● TASK DIRECTIONS: How many lines in the entries below contain the string "kern"? Reply with the number only.

Stored data
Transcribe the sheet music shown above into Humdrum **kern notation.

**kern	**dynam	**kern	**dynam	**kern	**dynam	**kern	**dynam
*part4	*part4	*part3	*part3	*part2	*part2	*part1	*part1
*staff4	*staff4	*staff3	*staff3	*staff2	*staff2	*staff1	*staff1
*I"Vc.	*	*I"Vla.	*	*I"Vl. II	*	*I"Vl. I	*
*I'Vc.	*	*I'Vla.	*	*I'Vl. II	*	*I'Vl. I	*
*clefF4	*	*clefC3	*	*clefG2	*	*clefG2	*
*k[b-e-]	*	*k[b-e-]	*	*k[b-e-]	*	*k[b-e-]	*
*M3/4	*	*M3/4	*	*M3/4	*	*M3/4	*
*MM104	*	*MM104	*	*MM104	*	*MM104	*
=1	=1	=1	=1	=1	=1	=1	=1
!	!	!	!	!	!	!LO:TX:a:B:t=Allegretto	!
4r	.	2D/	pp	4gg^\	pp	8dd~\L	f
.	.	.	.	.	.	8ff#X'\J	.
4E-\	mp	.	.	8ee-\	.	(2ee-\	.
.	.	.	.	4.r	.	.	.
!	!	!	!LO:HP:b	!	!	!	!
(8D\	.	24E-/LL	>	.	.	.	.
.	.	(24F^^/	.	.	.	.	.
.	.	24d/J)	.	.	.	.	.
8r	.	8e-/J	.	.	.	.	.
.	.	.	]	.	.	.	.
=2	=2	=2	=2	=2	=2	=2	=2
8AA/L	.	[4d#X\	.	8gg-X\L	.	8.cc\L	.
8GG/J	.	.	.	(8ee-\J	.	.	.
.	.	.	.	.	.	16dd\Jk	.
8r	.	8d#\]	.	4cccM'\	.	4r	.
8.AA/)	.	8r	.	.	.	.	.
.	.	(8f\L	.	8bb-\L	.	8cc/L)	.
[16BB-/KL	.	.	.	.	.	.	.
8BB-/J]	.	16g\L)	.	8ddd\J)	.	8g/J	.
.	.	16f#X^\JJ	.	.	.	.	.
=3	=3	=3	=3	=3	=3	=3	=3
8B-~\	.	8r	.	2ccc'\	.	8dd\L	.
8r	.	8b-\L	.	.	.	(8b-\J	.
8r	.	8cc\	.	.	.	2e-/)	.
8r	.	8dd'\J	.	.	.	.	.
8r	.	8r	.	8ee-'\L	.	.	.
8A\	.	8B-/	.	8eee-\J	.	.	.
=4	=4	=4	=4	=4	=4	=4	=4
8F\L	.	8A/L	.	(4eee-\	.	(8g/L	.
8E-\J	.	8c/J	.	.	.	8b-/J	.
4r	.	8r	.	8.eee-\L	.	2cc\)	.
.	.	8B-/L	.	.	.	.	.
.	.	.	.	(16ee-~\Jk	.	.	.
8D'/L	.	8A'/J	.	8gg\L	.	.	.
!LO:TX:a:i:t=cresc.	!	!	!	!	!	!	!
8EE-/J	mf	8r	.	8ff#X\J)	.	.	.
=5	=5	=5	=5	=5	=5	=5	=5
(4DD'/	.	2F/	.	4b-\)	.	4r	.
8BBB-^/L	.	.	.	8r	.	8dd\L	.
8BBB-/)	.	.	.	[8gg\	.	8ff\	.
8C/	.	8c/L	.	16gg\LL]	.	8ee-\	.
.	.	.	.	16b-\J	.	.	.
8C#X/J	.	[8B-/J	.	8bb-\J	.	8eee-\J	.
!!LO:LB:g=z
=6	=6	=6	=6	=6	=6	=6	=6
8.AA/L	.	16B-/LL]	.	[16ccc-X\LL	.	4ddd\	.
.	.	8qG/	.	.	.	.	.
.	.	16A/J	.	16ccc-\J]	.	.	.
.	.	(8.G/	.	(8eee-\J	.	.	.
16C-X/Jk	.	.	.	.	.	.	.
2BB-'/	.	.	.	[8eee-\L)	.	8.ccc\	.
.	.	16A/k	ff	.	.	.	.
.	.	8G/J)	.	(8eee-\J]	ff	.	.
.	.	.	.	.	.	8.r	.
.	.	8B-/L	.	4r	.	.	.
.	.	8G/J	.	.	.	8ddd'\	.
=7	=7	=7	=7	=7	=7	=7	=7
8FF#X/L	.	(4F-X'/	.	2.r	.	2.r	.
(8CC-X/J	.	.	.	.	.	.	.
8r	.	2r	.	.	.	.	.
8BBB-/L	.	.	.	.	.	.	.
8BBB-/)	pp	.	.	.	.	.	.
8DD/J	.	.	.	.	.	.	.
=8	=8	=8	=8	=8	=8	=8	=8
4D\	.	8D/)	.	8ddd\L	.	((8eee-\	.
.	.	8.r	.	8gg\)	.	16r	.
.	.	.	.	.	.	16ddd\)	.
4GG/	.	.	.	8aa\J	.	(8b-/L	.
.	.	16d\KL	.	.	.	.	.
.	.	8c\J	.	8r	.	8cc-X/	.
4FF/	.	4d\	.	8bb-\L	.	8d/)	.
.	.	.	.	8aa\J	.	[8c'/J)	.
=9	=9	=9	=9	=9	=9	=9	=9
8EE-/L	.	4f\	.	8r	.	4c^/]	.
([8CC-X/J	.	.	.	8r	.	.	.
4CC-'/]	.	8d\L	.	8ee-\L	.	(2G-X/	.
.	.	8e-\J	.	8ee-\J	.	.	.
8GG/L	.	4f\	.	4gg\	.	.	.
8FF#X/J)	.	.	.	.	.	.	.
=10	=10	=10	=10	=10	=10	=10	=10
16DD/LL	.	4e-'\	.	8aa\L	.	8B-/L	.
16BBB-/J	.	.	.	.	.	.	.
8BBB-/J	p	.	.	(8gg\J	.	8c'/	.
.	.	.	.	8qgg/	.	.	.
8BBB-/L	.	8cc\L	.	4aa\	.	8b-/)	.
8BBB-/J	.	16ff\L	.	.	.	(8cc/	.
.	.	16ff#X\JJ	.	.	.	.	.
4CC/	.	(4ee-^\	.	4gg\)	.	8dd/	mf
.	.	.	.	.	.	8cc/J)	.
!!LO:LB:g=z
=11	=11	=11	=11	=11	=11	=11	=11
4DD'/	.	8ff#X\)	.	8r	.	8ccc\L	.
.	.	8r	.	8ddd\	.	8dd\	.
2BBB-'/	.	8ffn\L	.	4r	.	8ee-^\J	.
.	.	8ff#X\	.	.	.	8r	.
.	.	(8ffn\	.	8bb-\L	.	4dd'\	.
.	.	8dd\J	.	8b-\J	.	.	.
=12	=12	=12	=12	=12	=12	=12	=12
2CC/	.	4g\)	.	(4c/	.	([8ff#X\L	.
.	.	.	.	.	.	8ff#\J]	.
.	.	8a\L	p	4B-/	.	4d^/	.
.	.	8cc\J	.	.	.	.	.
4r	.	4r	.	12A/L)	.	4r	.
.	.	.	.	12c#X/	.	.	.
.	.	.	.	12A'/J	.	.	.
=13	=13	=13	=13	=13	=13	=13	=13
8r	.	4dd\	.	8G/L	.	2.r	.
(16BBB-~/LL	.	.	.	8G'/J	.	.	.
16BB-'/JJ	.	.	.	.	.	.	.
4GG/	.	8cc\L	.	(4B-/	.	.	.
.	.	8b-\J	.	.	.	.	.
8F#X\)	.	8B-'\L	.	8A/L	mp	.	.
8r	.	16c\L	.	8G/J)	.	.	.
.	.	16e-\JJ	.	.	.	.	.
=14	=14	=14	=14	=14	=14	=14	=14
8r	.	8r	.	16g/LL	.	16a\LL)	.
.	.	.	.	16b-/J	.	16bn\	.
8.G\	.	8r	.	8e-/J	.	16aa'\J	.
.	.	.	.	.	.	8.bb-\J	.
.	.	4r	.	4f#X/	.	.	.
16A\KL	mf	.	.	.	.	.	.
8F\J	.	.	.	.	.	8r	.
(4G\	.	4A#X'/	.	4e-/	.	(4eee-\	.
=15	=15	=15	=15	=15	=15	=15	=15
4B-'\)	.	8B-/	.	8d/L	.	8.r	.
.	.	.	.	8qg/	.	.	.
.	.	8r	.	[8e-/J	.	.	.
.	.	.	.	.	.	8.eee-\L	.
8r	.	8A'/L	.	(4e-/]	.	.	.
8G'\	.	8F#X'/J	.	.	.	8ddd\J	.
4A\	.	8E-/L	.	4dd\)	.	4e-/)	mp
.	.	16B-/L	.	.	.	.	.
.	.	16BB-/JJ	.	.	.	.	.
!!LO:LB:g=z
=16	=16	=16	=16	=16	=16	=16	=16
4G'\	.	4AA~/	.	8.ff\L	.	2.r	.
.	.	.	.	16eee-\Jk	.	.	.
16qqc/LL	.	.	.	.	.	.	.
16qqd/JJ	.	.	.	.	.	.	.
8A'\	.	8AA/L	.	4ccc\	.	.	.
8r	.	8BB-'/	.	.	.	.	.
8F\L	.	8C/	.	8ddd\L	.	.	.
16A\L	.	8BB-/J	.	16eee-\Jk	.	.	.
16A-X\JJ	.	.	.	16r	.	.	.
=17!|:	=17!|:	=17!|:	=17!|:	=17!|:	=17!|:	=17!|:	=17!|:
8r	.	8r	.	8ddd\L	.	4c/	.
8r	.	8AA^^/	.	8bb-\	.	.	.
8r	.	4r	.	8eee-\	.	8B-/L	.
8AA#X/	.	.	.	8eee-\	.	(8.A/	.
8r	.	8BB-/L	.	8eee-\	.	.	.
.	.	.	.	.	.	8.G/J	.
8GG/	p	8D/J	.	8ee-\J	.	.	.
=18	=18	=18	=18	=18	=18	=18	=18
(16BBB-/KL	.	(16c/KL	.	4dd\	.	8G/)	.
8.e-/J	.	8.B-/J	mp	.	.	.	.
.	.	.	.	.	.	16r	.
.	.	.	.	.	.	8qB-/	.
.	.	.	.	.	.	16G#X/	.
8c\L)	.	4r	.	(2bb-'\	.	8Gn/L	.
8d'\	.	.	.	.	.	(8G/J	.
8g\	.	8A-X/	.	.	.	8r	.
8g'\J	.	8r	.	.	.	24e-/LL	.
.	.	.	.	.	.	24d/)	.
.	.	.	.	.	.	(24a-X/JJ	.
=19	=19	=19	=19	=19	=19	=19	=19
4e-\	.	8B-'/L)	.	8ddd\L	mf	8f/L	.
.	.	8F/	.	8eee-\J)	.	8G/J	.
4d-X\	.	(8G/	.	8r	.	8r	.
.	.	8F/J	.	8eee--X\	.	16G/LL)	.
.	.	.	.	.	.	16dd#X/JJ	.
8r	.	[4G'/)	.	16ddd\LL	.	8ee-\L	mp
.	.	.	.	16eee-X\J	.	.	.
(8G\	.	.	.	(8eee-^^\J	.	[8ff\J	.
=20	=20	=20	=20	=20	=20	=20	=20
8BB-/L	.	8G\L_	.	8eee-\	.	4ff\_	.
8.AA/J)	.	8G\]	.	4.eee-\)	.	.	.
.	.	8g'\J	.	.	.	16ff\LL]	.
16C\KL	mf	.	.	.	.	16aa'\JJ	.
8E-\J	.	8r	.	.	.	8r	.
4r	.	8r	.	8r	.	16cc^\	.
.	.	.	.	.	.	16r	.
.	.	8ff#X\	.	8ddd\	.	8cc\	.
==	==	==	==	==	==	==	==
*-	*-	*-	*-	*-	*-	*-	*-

● TASK ANSWER: 2